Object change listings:
_ _ _ _ _ _ _

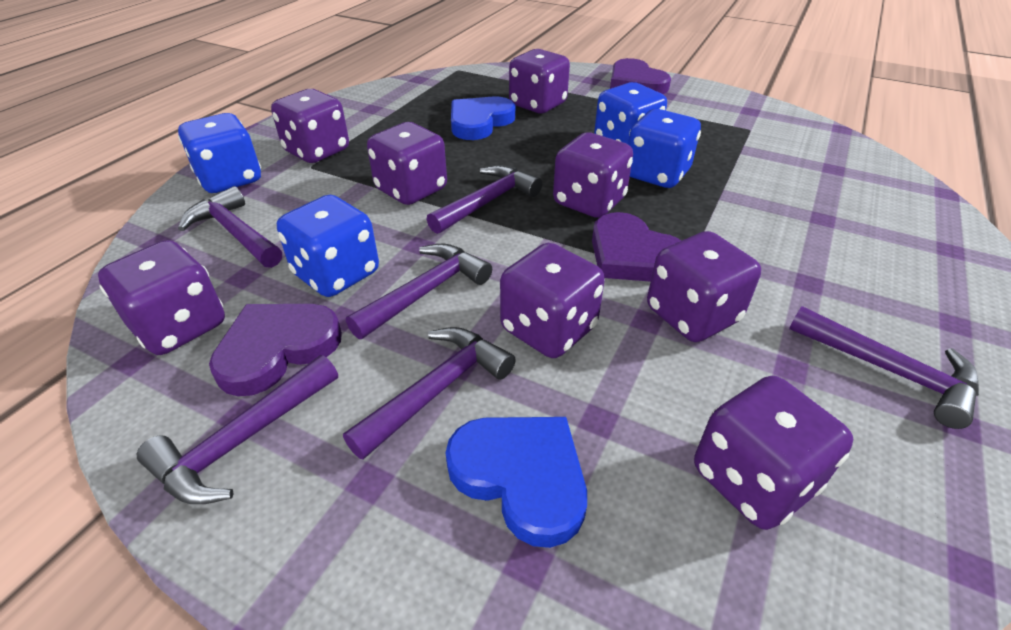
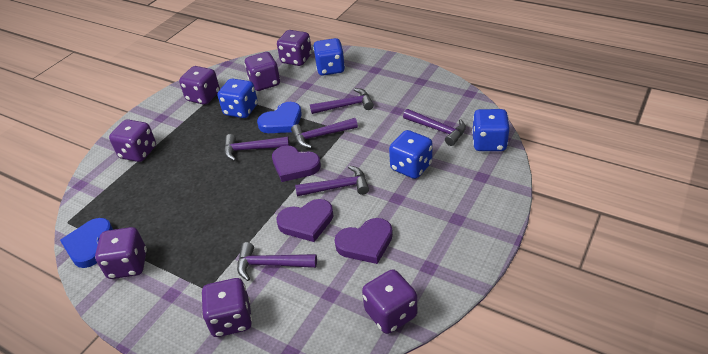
purple dice: 8 -> 7

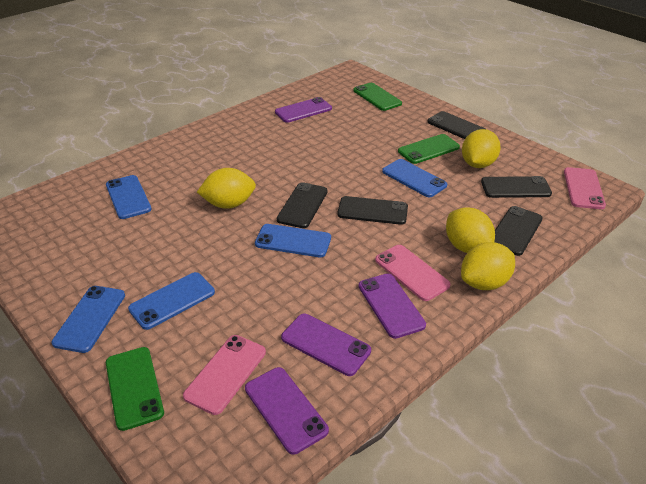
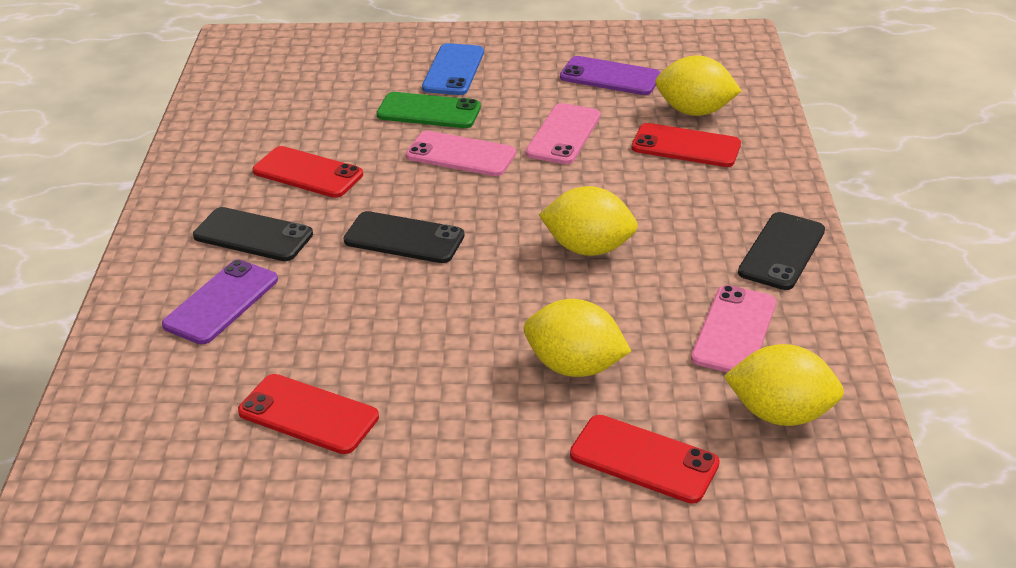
black phone: 5 -> 3
blue phone: 5 -> 1
green phone: 3 -> 1
purple phone: 4 -> 2
red phone: 0 -> 4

_ _ _ _ _ _ _

Could you count how many lines in the records contain the word "phone"? Only the number is needed.

Problem solution: 5